WORK INSTRUCTION:
Would you please copy every line from the records that contains the word "ECHO"?

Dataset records
☆ ☆ ☆ ☆ ☆ ☆ ☆

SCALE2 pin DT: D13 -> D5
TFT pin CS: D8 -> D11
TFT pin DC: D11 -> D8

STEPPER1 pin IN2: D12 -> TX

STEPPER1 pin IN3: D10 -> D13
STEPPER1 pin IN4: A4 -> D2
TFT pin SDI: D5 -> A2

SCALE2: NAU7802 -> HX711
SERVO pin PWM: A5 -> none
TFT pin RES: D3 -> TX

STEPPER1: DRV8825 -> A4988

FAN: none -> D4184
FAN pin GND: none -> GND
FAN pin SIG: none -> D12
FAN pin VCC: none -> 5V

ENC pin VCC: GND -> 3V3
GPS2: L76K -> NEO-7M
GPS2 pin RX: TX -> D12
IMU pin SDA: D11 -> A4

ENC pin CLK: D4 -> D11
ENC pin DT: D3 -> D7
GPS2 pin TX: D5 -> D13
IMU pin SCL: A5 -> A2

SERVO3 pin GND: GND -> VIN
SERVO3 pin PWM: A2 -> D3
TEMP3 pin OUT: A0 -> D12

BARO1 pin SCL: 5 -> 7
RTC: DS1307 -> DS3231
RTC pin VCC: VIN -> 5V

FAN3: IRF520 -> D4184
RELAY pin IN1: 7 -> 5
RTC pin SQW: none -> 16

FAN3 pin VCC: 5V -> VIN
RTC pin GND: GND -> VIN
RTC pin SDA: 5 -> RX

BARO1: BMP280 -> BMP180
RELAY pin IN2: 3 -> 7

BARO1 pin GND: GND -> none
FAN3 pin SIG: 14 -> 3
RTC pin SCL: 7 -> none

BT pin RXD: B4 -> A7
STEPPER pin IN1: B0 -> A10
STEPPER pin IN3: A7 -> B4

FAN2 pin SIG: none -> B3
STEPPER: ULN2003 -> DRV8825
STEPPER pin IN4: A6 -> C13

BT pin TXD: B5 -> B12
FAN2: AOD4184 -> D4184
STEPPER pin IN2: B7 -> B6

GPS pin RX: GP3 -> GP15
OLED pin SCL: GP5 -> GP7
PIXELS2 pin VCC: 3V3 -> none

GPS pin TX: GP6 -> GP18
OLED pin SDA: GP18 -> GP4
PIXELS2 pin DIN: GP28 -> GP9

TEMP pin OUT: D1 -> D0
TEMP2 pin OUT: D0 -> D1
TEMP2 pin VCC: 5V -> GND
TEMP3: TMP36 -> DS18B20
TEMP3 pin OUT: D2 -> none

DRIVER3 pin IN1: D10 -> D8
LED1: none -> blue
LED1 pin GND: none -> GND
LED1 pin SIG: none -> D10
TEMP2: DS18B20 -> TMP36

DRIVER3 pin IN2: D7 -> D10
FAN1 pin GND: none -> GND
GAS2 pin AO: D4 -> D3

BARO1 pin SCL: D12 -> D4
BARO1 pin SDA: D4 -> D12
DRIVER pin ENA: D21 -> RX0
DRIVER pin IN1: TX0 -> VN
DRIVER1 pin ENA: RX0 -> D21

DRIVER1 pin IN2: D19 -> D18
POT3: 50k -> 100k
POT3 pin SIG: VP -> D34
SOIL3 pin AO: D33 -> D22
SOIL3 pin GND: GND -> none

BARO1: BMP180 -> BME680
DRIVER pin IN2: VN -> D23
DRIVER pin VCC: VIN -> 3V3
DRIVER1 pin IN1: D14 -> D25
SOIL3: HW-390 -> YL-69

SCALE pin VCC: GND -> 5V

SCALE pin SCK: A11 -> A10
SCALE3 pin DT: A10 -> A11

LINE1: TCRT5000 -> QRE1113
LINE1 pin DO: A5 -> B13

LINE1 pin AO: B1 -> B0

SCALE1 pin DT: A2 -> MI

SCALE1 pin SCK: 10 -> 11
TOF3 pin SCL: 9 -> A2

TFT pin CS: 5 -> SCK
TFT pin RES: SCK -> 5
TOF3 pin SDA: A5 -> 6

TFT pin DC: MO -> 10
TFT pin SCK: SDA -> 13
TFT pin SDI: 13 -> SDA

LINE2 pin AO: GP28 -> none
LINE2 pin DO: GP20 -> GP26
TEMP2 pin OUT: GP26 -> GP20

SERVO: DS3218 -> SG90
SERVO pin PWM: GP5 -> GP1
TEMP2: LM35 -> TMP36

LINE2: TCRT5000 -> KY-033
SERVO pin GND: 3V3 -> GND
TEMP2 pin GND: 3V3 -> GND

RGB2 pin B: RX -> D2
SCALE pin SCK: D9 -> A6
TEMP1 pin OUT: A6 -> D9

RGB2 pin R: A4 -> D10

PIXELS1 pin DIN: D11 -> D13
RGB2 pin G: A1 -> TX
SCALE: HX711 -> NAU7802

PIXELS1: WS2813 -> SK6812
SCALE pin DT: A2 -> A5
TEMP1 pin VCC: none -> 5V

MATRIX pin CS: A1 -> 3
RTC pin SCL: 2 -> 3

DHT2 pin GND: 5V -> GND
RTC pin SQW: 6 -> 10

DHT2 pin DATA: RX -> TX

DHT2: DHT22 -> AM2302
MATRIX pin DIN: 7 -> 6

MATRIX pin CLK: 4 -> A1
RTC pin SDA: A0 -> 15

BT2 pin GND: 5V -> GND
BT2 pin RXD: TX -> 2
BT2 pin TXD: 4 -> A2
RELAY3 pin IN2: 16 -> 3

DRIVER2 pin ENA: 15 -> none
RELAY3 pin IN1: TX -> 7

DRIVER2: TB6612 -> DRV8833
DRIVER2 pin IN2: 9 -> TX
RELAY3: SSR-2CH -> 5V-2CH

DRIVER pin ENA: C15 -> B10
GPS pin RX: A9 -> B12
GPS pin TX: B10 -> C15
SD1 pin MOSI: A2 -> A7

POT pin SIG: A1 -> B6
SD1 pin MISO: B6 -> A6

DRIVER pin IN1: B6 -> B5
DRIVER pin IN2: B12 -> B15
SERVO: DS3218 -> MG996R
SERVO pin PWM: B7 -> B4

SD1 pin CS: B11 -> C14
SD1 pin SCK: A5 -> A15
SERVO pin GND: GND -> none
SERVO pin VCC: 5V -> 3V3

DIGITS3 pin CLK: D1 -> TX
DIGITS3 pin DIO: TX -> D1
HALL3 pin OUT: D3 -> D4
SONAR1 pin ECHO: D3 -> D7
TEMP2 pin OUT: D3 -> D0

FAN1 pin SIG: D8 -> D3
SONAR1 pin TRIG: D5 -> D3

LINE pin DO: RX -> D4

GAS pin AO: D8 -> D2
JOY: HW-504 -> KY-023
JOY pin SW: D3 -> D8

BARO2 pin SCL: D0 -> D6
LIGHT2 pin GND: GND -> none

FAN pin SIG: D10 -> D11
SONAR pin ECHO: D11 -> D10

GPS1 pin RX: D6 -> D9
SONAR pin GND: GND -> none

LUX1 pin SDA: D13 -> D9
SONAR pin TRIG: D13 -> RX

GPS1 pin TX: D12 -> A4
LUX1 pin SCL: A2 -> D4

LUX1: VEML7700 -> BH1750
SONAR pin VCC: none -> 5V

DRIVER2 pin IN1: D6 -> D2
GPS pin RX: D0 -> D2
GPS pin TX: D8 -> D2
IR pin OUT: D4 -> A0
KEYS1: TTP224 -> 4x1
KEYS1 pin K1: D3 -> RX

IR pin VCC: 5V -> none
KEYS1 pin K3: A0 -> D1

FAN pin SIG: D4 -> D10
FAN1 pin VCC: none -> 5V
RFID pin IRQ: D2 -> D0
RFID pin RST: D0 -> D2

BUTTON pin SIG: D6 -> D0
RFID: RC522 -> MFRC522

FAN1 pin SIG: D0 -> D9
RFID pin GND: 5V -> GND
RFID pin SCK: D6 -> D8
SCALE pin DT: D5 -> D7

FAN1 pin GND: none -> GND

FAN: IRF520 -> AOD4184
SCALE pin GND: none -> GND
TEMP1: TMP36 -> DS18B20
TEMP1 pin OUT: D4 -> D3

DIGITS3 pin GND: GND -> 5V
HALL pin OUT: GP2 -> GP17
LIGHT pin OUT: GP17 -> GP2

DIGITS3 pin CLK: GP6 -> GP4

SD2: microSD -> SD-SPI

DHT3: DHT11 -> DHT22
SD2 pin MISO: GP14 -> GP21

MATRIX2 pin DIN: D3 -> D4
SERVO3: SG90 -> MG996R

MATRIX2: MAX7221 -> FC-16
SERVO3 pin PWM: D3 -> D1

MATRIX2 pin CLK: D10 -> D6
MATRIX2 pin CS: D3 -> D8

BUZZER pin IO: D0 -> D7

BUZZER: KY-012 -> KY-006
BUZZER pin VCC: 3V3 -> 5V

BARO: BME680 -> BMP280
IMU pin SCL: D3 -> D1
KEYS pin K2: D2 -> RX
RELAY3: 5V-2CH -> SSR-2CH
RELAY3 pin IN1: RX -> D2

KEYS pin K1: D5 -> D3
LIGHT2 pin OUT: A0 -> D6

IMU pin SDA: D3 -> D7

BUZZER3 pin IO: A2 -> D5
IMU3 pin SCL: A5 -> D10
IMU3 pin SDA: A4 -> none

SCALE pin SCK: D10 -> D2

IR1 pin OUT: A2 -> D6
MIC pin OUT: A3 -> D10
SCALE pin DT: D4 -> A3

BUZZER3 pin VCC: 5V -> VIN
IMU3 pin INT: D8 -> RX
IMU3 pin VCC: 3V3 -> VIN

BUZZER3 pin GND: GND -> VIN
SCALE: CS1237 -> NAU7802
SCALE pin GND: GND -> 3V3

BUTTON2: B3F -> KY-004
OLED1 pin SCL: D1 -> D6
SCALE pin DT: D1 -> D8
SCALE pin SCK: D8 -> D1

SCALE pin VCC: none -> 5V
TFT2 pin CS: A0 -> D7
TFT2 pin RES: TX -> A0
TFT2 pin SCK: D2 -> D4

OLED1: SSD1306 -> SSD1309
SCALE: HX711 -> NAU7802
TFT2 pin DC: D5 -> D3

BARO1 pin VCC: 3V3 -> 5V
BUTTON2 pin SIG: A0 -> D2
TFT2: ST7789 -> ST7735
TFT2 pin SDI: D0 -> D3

☆ ☆ ☆ ☆ ☆ ☆ ☆

RESPONSE TO THE TASK:
SONAR1 pin ECHO: D3 -> D7
SONAR pin ECHO: D11 -> D10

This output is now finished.